[Record set — start]

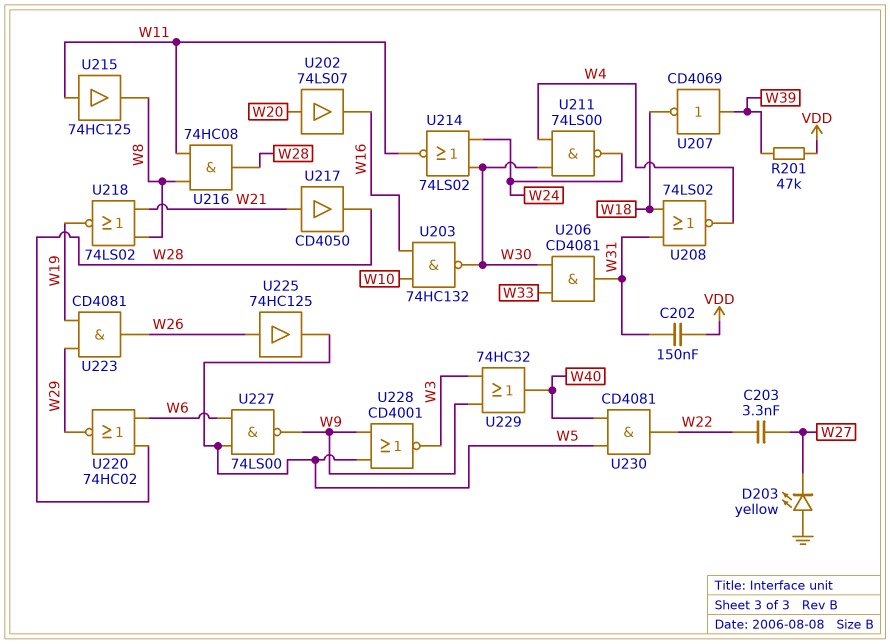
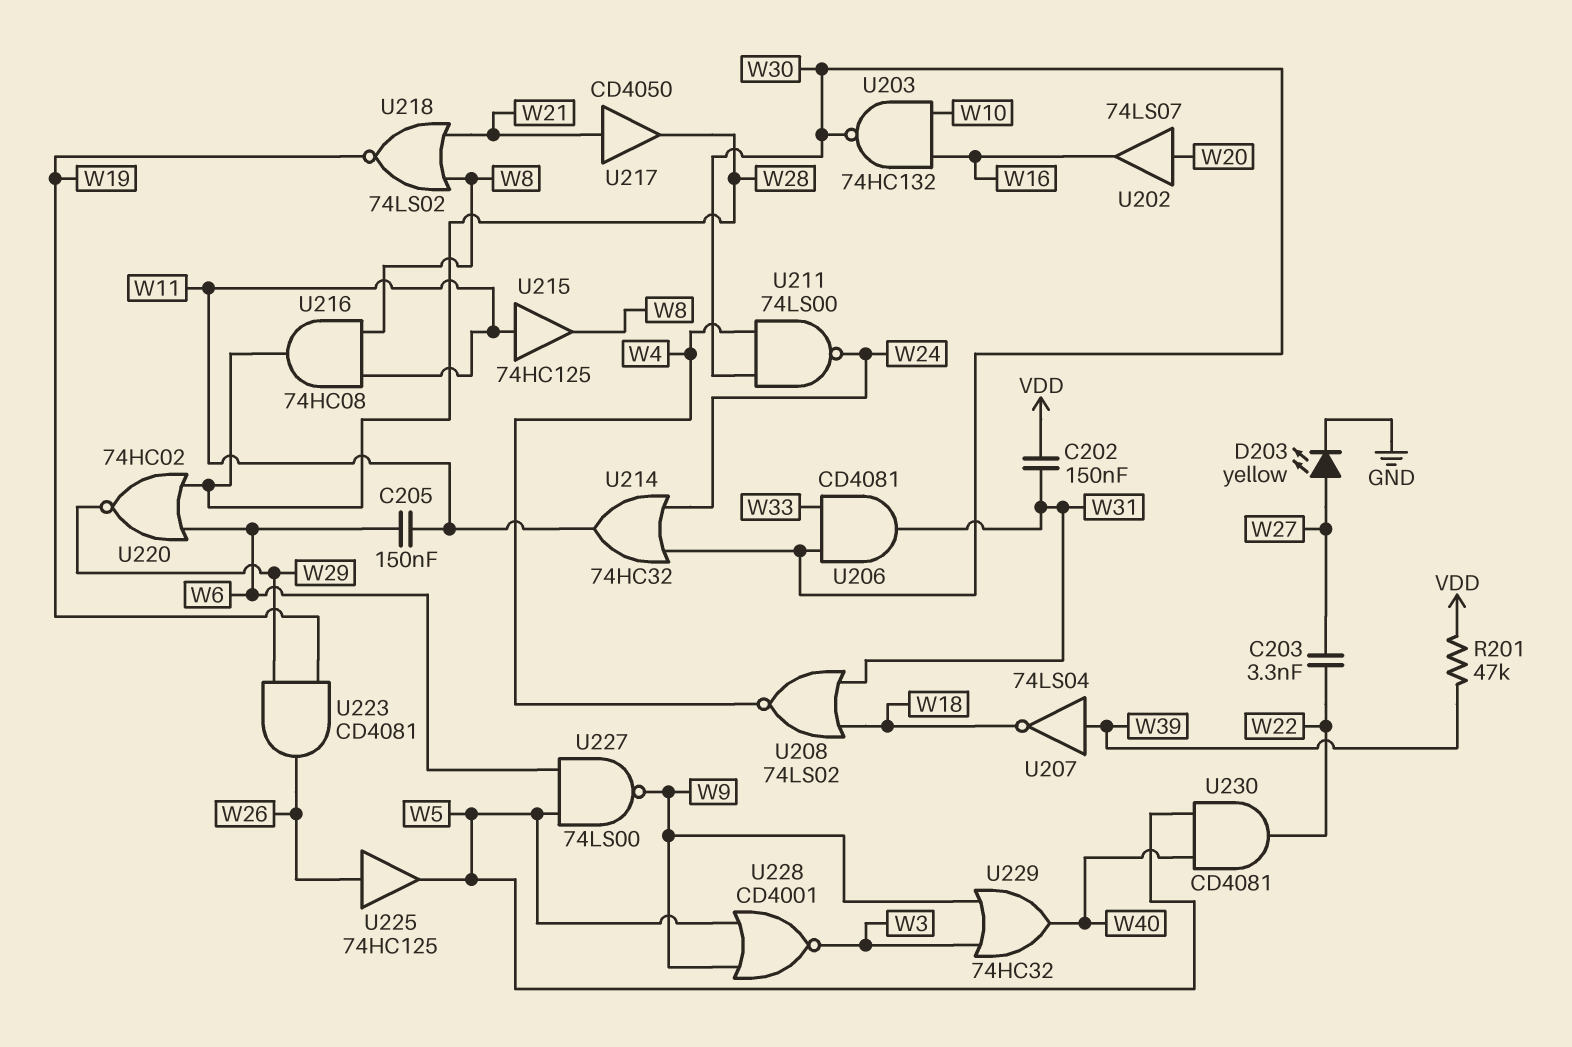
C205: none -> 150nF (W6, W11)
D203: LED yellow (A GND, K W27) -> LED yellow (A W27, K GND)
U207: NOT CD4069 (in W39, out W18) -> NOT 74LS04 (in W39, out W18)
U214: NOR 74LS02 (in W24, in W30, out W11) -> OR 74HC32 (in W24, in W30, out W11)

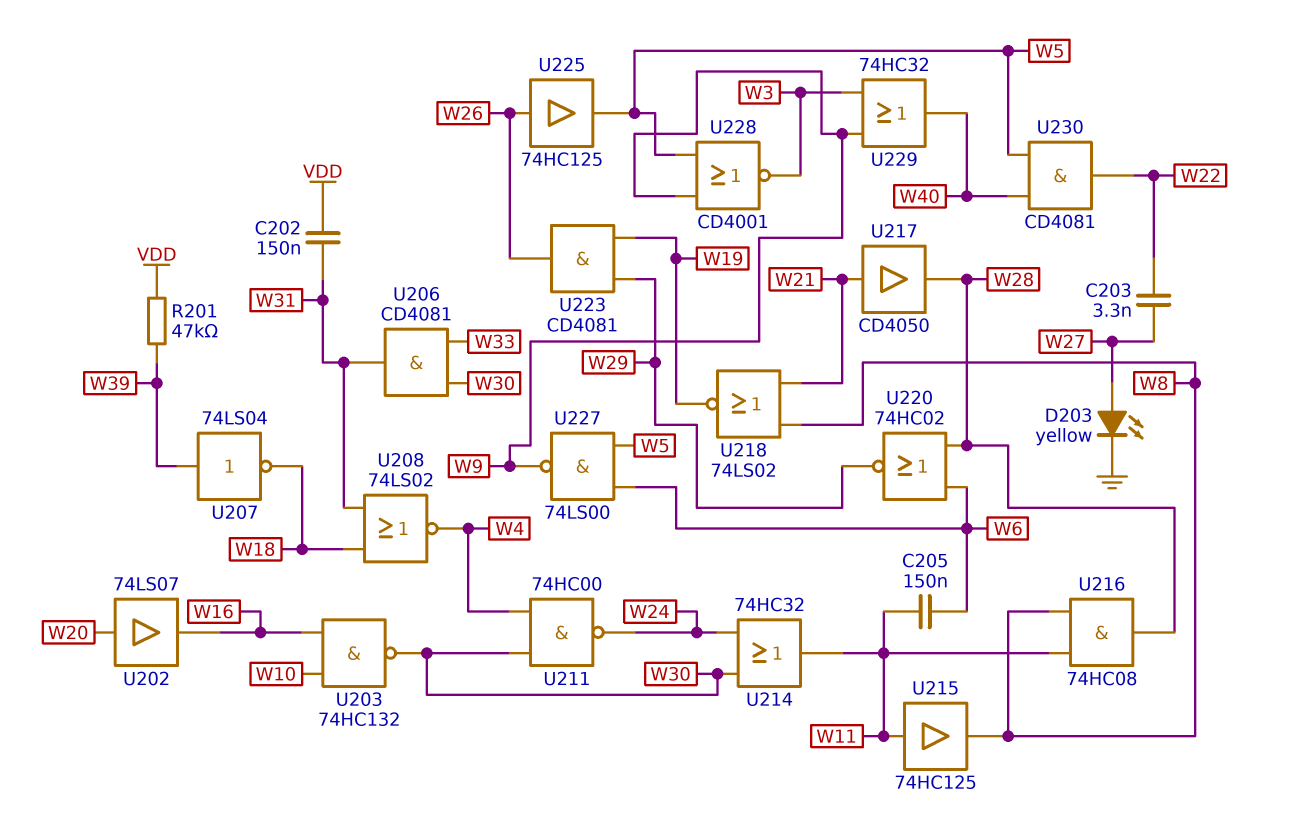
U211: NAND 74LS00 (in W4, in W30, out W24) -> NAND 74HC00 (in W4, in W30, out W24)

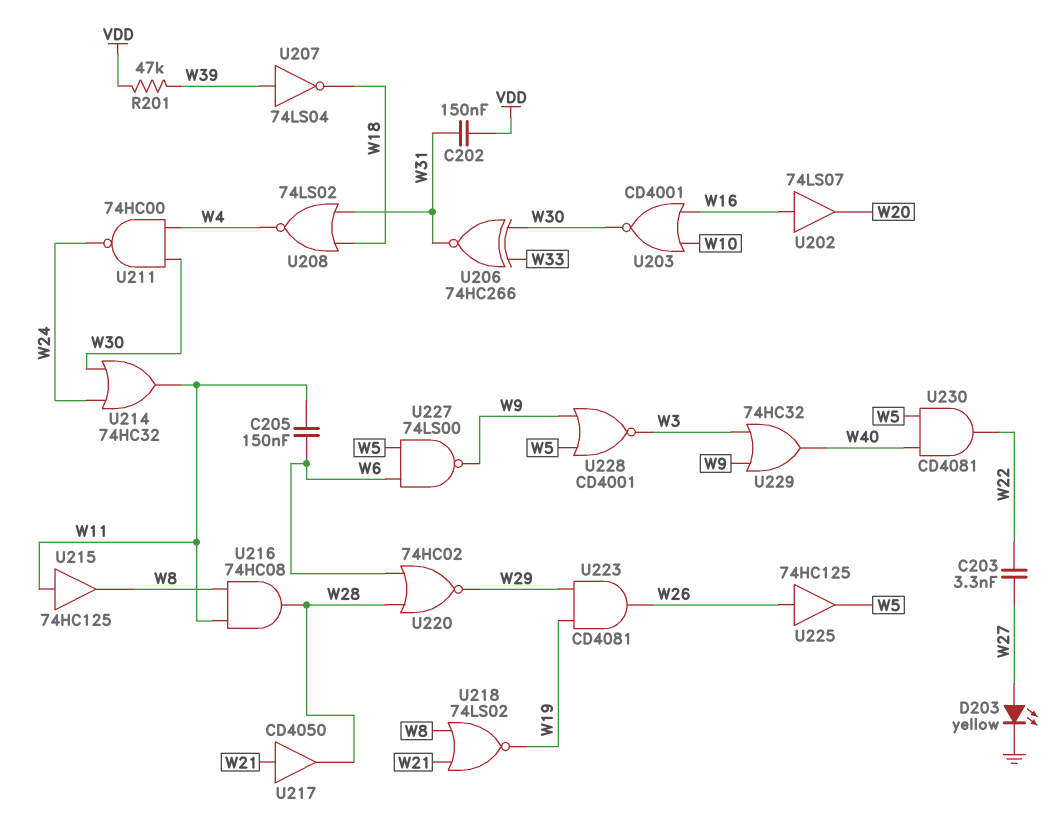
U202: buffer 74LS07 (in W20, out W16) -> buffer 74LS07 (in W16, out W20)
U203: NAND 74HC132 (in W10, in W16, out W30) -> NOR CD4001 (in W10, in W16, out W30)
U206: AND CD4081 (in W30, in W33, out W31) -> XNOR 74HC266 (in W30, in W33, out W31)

[Record set — finish]
[Record set — start]

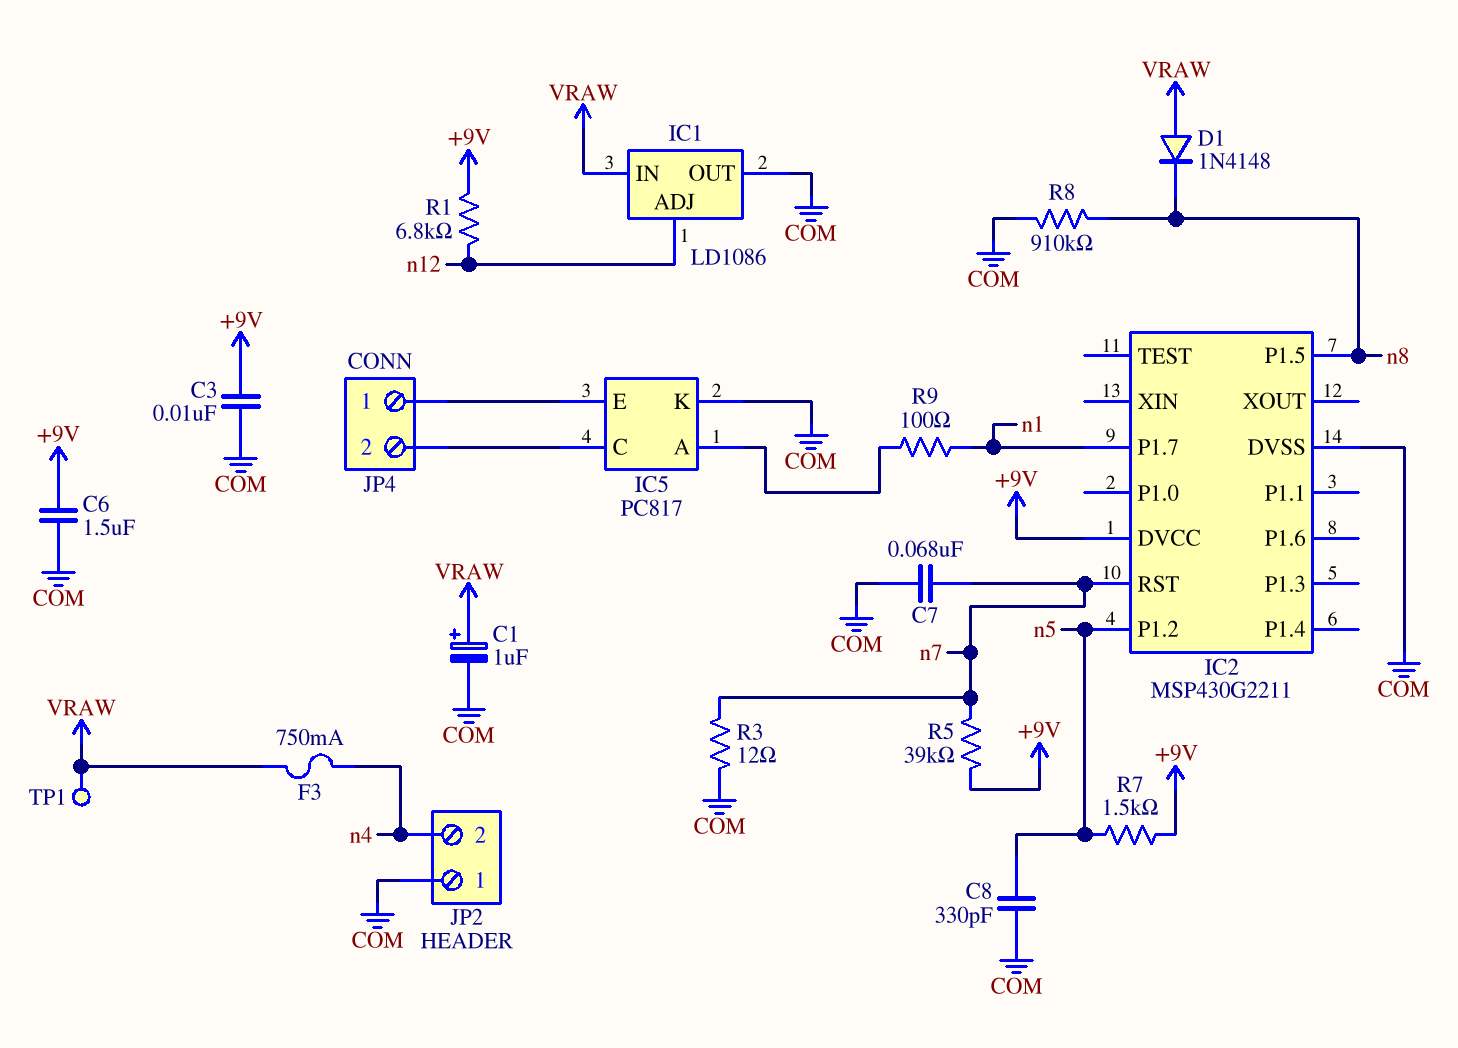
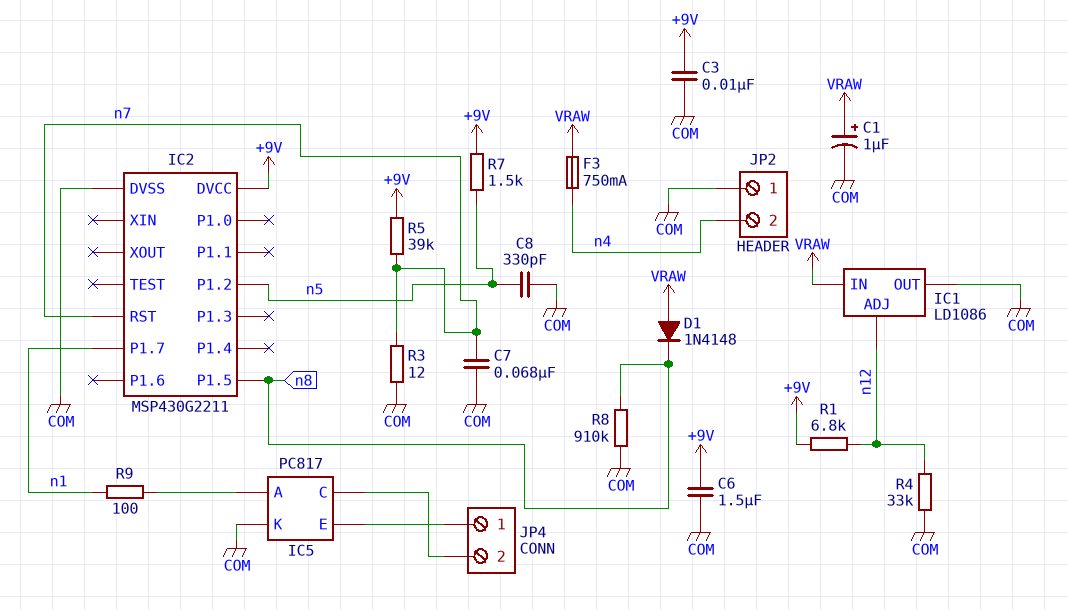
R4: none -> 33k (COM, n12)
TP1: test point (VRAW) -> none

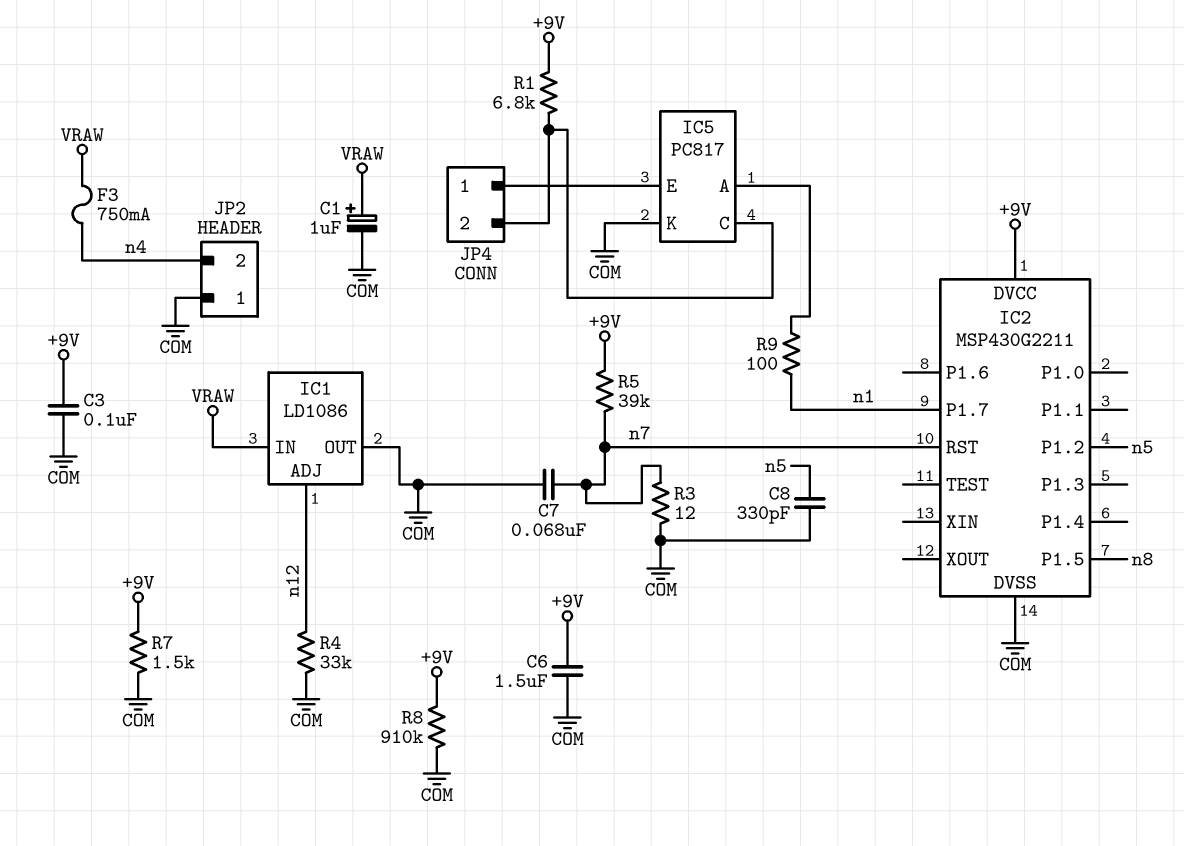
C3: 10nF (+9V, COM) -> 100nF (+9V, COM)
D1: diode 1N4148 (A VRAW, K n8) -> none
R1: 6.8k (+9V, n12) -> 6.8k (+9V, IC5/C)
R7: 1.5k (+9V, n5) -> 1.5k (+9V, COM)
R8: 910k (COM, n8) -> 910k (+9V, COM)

[Record set — finish]

▸ **What you have to do**
Copy the lines above exactly, starting with the line that contains "U211: NAND 74LS00" and ending with the line that contains "U206: AND CD4081", and leave out any pictures.

▸ **Answer to this exercise**
U211: NAND 74LS00 (in W4, in W30, out W24) -> NAND 74HC00 (in W4, in W30, out W24)

U202: buffer 74LS07 (in W20, out W16) -> buffer 74LS07 (in W16, out W20)
U203: NAND 74HC132 (in W10, in W16, out W30) -> NOR CD4001 (in W10, in W16, out W30)
U206: AND CD4081 (in W30, in W33, out W31) -> XNOR 74HC266 (in W30, in W33, out W31)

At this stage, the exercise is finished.